Copy out the entries word for word, starting at the first line and ending with the line that contains "1901 (378, 54)", including both.

_Data entries_
•••••

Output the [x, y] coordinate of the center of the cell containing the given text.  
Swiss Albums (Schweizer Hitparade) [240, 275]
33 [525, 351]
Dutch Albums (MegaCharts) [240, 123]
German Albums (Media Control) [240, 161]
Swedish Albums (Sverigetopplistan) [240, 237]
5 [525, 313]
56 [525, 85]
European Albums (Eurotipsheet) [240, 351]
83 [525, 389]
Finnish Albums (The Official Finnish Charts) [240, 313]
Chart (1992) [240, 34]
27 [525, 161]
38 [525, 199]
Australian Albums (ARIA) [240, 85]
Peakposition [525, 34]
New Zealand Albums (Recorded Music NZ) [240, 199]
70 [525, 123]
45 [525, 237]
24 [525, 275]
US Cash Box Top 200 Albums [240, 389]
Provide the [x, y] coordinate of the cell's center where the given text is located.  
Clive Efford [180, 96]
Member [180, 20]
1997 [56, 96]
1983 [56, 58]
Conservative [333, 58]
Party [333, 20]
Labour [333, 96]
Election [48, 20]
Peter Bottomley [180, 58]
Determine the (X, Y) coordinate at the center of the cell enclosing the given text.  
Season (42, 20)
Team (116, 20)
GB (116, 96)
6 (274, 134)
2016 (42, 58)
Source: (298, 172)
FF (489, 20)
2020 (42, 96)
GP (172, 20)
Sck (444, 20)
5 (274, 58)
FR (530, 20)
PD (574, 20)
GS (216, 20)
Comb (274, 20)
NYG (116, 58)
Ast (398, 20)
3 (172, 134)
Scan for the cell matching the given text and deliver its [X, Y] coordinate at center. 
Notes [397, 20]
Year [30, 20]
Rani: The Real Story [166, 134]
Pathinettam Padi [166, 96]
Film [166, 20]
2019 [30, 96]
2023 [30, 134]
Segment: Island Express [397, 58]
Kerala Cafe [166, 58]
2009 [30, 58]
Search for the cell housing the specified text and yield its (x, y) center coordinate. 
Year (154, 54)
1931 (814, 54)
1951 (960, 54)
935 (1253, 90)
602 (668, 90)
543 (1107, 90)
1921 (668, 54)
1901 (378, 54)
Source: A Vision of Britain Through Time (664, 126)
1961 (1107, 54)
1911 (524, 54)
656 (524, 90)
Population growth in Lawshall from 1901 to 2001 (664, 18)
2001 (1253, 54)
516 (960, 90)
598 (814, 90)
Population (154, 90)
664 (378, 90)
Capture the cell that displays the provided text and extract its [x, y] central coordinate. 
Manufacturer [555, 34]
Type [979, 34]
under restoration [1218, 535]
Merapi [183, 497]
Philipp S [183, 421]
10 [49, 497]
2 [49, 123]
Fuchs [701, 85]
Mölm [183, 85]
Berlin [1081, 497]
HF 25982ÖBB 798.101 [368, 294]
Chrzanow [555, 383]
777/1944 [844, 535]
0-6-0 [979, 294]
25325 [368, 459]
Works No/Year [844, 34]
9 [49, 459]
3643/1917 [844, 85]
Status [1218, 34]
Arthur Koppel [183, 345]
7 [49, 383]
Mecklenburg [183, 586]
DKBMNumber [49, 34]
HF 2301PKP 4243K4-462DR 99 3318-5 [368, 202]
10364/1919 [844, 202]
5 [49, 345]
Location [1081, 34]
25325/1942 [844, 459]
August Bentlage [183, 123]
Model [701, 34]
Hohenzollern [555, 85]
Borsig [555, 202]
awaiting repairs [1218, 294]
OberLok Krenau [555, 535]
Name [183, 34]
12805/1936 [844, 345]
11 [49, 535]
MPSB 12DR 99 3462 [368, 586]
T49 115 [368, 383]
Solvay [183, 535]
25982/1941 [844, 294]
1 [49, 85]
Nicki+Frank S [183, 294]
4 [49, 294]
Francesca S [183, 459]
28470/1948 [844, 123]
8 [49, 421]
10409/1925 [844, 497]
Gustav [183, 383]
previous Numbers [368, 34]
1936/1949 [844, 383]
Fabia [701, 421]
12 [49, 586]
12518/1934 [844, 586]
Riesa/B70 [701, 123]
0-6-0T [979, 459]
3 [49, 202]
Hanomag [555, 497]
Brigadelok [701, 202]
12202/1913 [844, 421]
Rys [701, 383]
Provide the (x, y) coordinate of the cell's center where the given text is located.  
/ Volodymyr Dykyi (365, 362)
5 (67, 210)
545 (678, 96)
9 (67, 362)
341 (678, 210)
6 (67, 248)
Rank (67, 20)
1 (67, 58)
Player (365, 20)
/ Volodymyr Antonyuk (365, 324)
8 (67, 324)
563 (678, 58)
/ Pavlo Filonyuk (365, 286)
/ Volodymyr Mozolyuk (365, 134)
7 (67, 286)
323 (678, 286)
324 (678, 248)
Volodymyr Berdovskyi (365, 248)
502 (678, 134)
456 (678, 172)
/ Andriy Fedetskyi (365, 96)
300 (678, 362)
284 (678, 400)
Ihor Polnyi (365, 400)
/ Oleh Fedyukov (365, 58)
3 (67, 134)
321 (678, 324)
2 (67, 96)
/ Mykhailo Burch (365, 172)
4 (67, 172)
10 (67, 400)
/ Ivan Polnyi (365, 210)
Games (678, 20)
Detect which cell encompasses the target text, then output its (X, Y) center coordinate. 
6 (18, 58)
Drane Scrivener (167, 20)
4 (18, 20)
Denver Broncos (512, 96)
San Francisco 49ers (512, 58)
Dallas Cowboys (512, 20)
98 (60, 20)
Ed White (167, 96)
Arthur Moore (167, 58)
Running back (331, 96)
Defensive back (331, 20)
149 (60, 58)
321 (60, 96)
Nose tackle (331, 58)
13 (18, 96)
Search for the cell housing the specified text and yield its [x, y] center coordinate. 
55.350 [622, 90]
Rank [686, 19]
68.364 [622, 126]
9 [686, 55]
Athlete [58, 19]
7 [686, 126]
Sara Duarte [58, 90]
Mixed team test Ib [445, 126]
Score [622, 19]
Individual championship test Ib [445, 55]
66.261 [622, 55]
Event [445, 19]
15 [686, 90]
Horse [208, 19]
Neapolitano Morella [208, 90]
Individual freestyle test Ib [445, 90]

•••••

_Response below_
Output the [x, y] coordinate of the center of the cell containing the given text.  
Swiss Albums (Schweizer Hitparade) [240, 275]
33 [525, 351]
Dutch Albums (MegaCharts) [240, 123]
German Albums (Media Control) [240, 161]
Swedish Albums (Sverigetopplistan) [240, 237]
5 [525, 313]
56 [525, 85]
European Albums (Eurotipsheet) [240, 351]
83 [525, 389]
Finnish Albums (The Official Finnish Charts) [240, 313]
Chart (1992) [240, 34]
27 [525, 161]
38 [525, 199]
Australian Albums (ARIA) [240, 85]
Peakposition [525, 34]
New Zealand Albums (Recorded Music NZ) [240, 199]
70 [525, 123]
45 [525, 237]
24 [525, 275]
US Cash Box Top 200 Albums [240, 389]
Provide the [x, y] coordinate of the cell's center where the given text is located.  
Clive Efford [180, 96]
Member [180, 20]
1997 [56, 96]
1983 [56, 58]
Conservative [333, 58]
Party [333, 20]
Labour [333, 96]
Election [48, 20]
Peter Bottomley [180, 58]
Determine the (X, Y) coordinate at the center of the cell enclosing the given text.  
Season (42, 20)
Team (116, 20)
GB (116, 96)
6 (274, 134)
2016 (42, 58)
Source: (298, 172)
FF (489, 20)
2020 (42, 96)
GP (172, 20)
Sck (444, 20)
5 (274, 58)
FR (530, 20)
PD (574, 20)
GS (216, 20)
Comb (274, 20)
NYG (116, 58)
Ast (398, 20)
3 (172, 134)
Scan for the cell matching the given text and deliver its [X, Y] coordinate at center. 
Notes [397, 20]
Year [30, 20]
Rani: The Real Story [166, 134]
Pathinettam Padi [166, 96]
Film [166, 20]
2019 [30, 96]
2023 [30, 134]
Segment: Island Express [397, 58]
Kerala Cafe [166, 58]
2009 [30, 58]
Search for the cell housing the specified text and yield its (x, y) center coordinate. 
Year (154, 54)
1931 (814, 54)
1951 (960, 54)
935 (1253, 90)
602 (668, 90)
543 (1107, 90)
1921 (668, 54)
1901 (378, 54)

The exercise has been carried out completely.